## [Assignment]
Quote the records that follow in full and exactly; leave out the pictures.

Records from a dataset
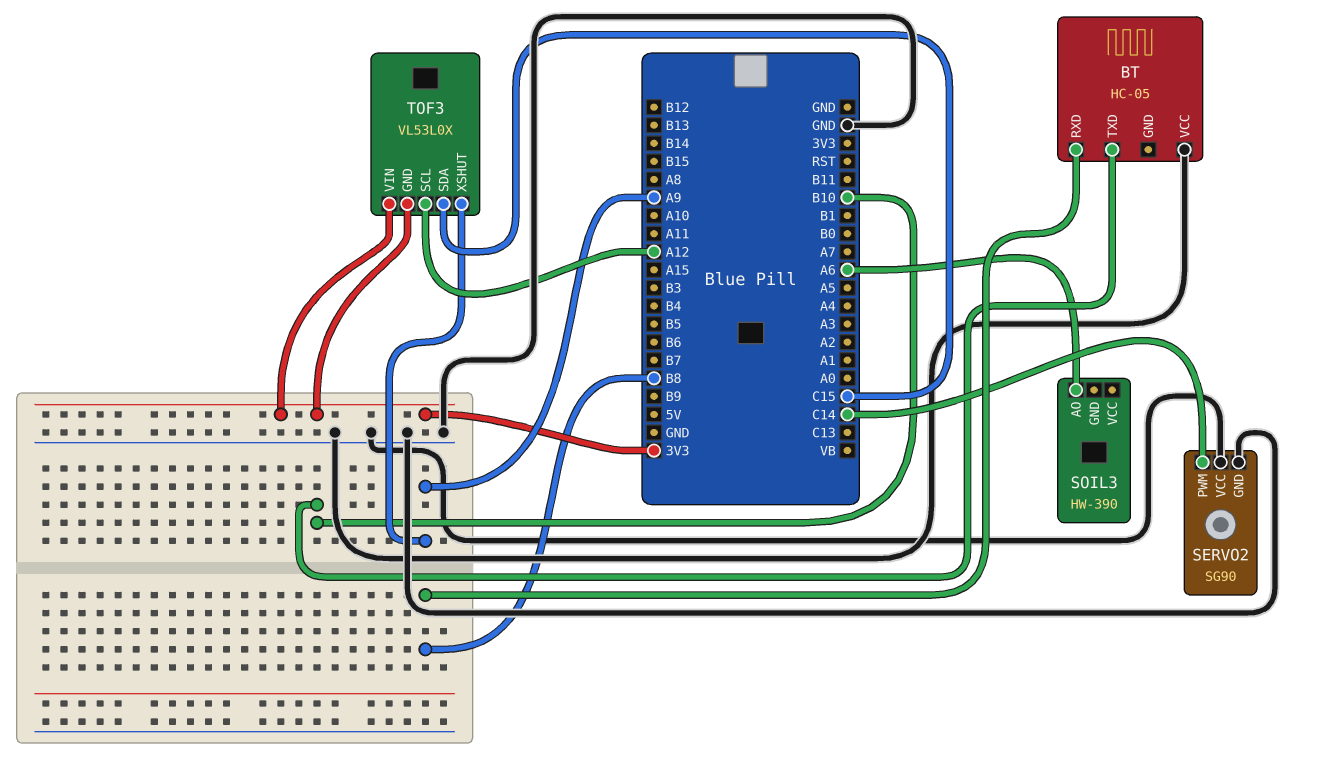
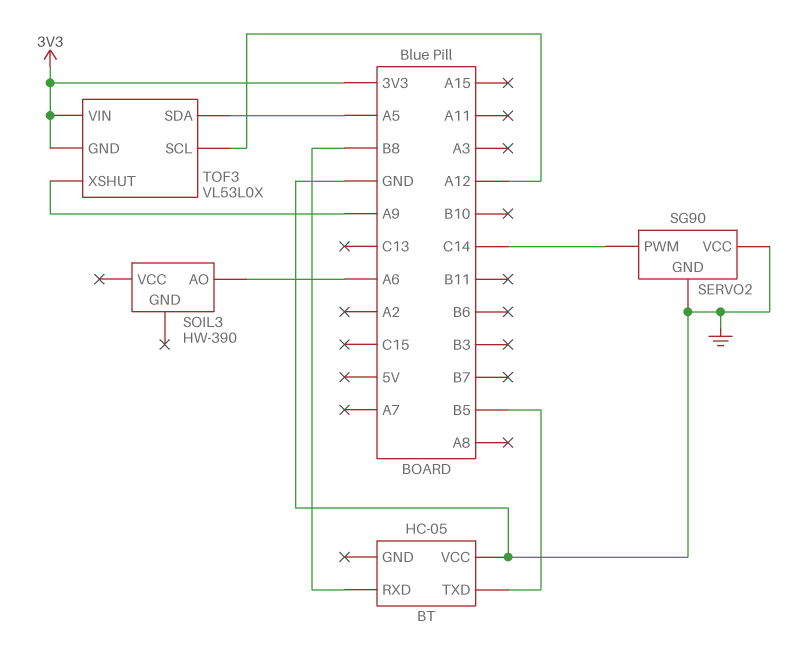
BT pin TXD: B10 -> B5
TOF3 pin SDA: C15 -> A5

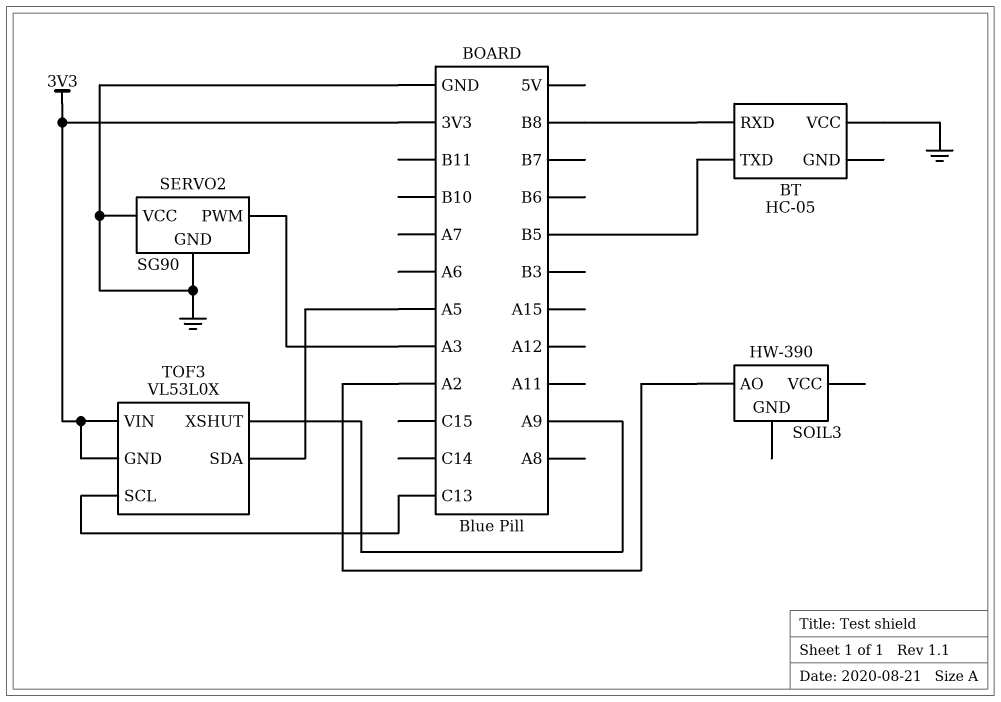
SERVO2 pin PWM: C14 -> A3
SOIL3 pin AO: A6 -> A2
TOF3 pin SCL: A12 -> C13

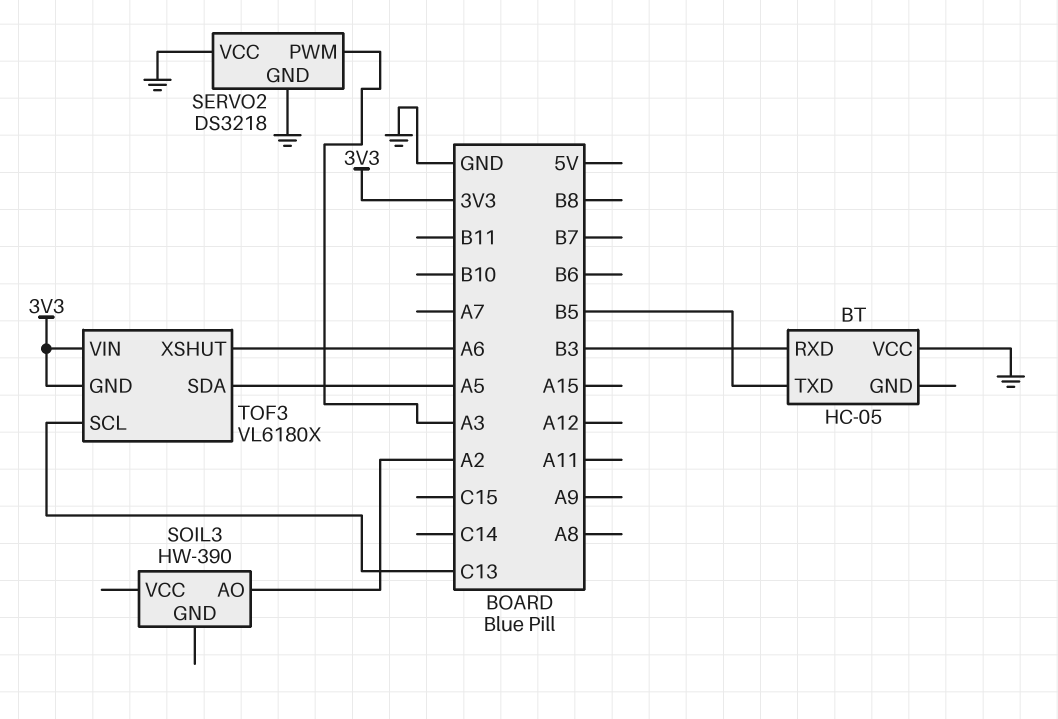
BT pin RXD: B8 -> B3
SERVO2: SG90 -> DS3218
TOF3: VL53L0X -> VL6180X
TOF3 pin XSHUT: A9 -> A6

## [Exercise output]
BT pin TXD: B10 -> B5
TOF3 pin SDA: C15 -> A5

SERVO2 pin PWM: C14 -> A3
SOIL3 pin AO: A6 -> A2
TOF3 pin SCL: A12 -> C13

BT pin RXD: B8 -> B3
SERVO2: SG90 -> DS3218
TOF3: VL53L0X -> VL6180X
TOF3 pin XSHUT: A9 -> A6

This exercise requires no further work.